__YOUR TASK__. Where a line holds the word "right", copy that line from the data below.

__EXERCISE INPUT__.
= Beginning of Section =

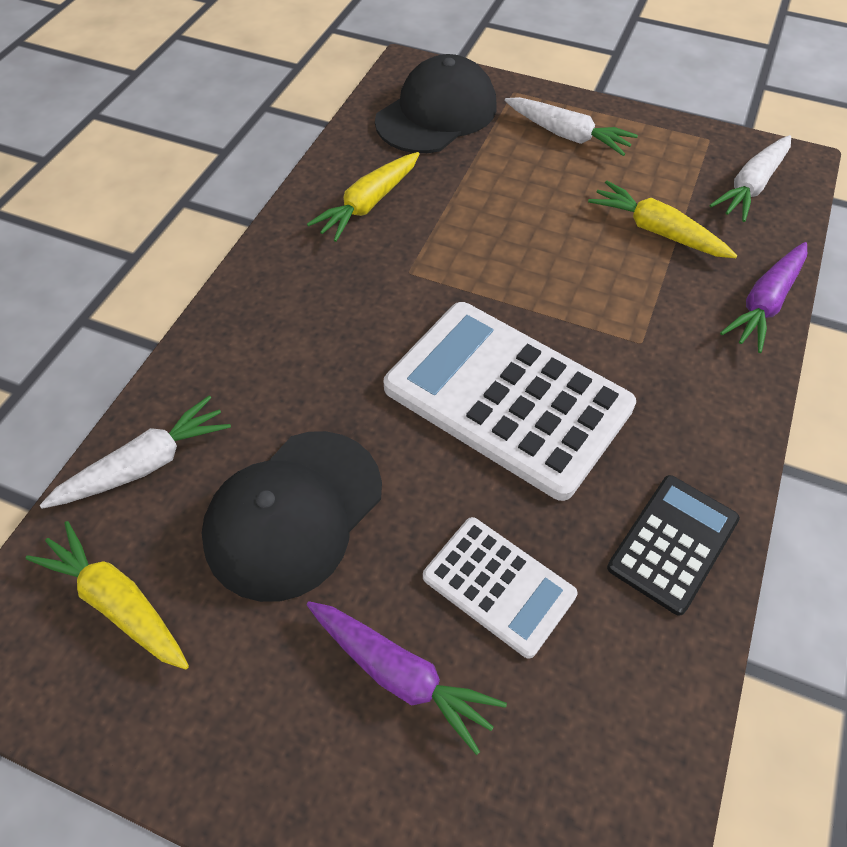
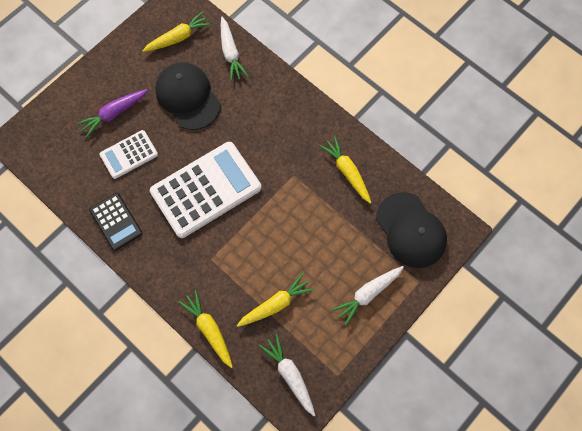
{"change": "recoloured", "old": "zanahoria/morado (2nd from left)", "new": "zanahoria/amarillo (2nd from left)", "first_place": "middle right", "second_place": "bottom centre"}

= End of Section =
= Beginning of Section =

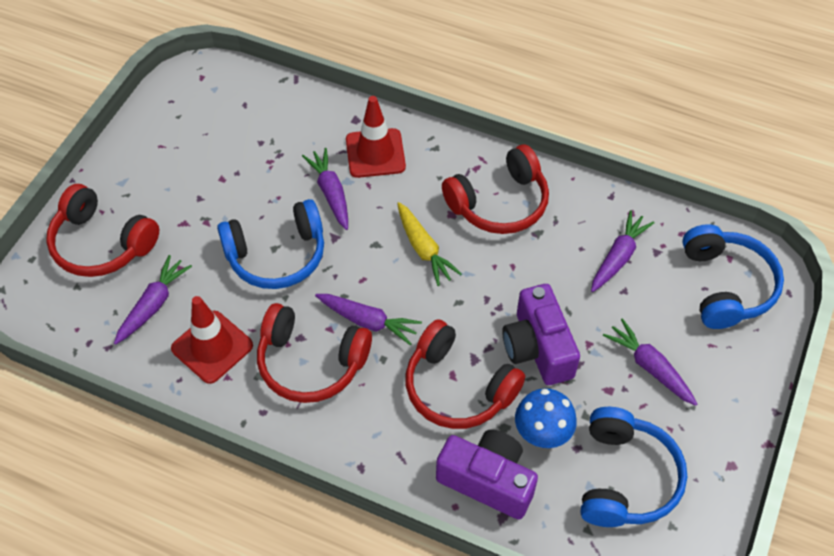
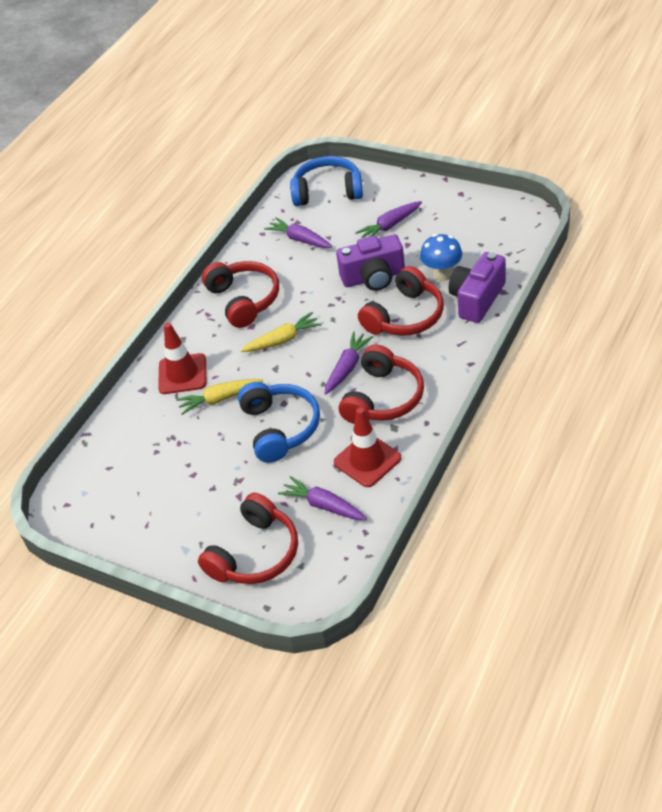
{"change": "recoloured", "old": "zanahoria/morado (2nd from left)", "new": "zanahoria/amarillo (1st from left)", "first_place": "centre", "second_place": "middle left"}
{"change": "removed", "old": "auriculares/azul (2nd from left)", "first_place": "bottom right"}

= End of Section =

__RESULT OF THE TASK__.
{"change": "recoloured", "old": "zanahoria/morado (2nd from left)", "new": "zanahoria/amarillo (2nd from left)", "first_place": "middle right", "second_place": "bottom centre"}
{"change": "removed", "old": "auriculares/azul (2nd from left)", "first_place": "bottom right"}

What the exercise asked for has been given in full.